--- Your instructions ---
Type out the complete listing below word for word, without its pictures.

--- Provided material ---
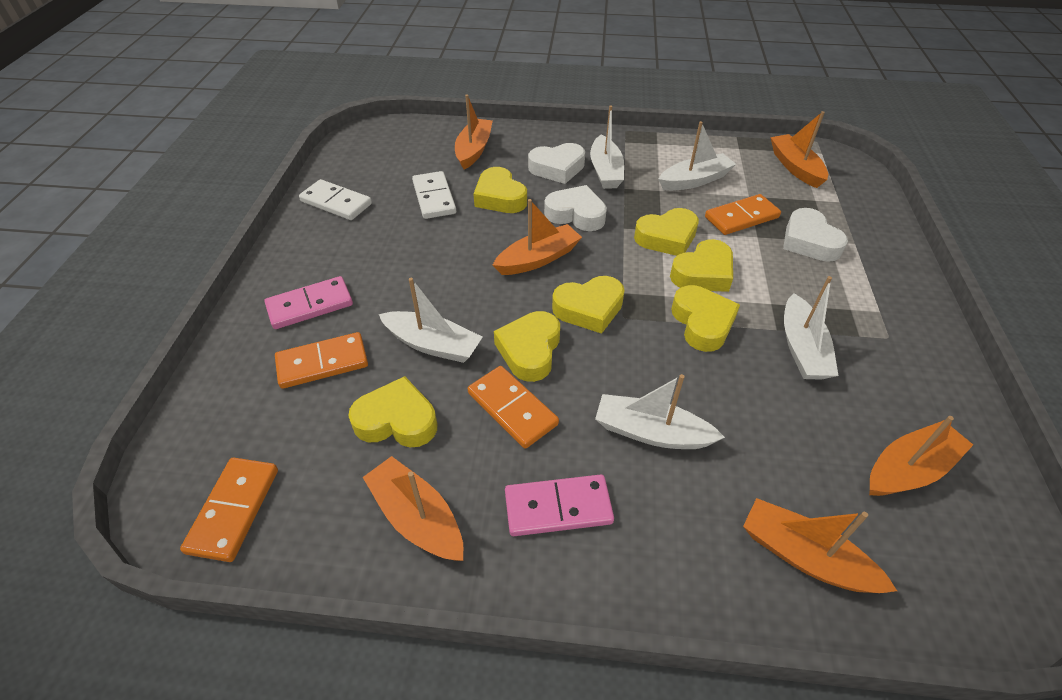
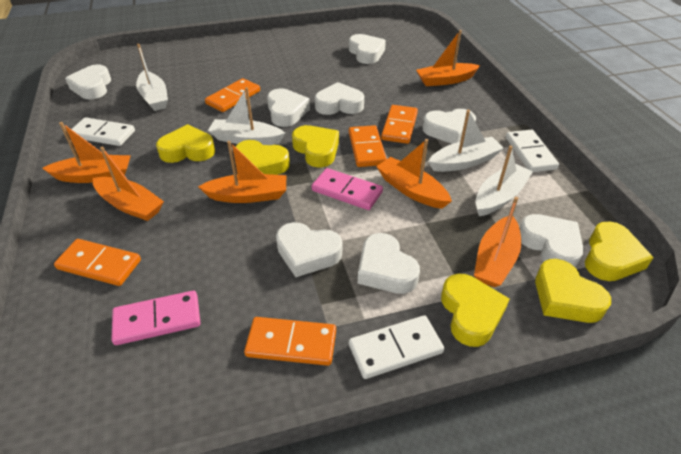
orange domino: 4 -> 5
white boat: 5 -> 4
white domino: 2 -> 3
white heart: 3 -> 8
yellow heart: 7 -> 6

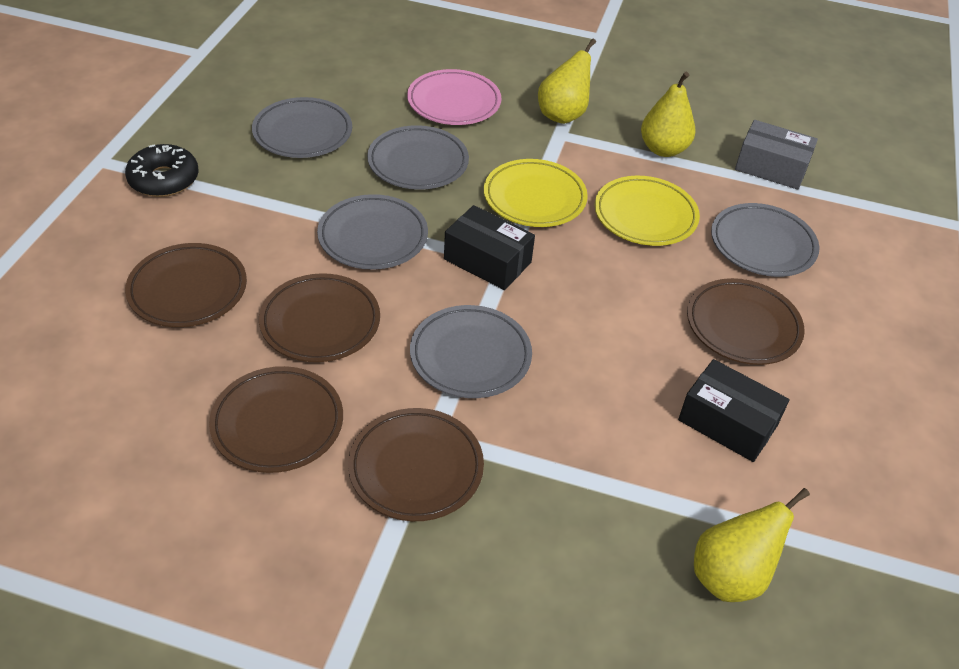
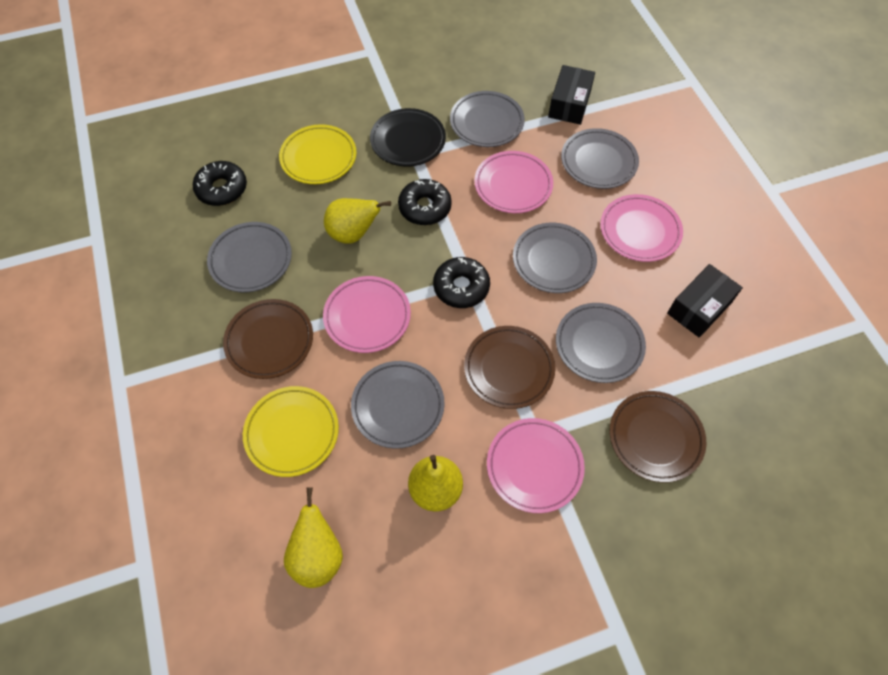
black donut: 1 -> 3
black plate: 0 -> 1
brown plate: 5 -> 3
grey box: 1 -> 0
grey plate: 5 -> 6
pink plate: 1 -> 4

--- Solution to the problem ---
orange domino: 4 -> 5
white boat: 5 -> 4
white domino: 2 -> 3
white heart: 3 -> 8
yellow heart: 7 -> 6

black donut: 1 -> 3
black plate: 0 -> 1
brown plate: 5 -> 3
grey box: 1 -> 0
grey plate: 5 -> 6
pink plate: 1 -> 4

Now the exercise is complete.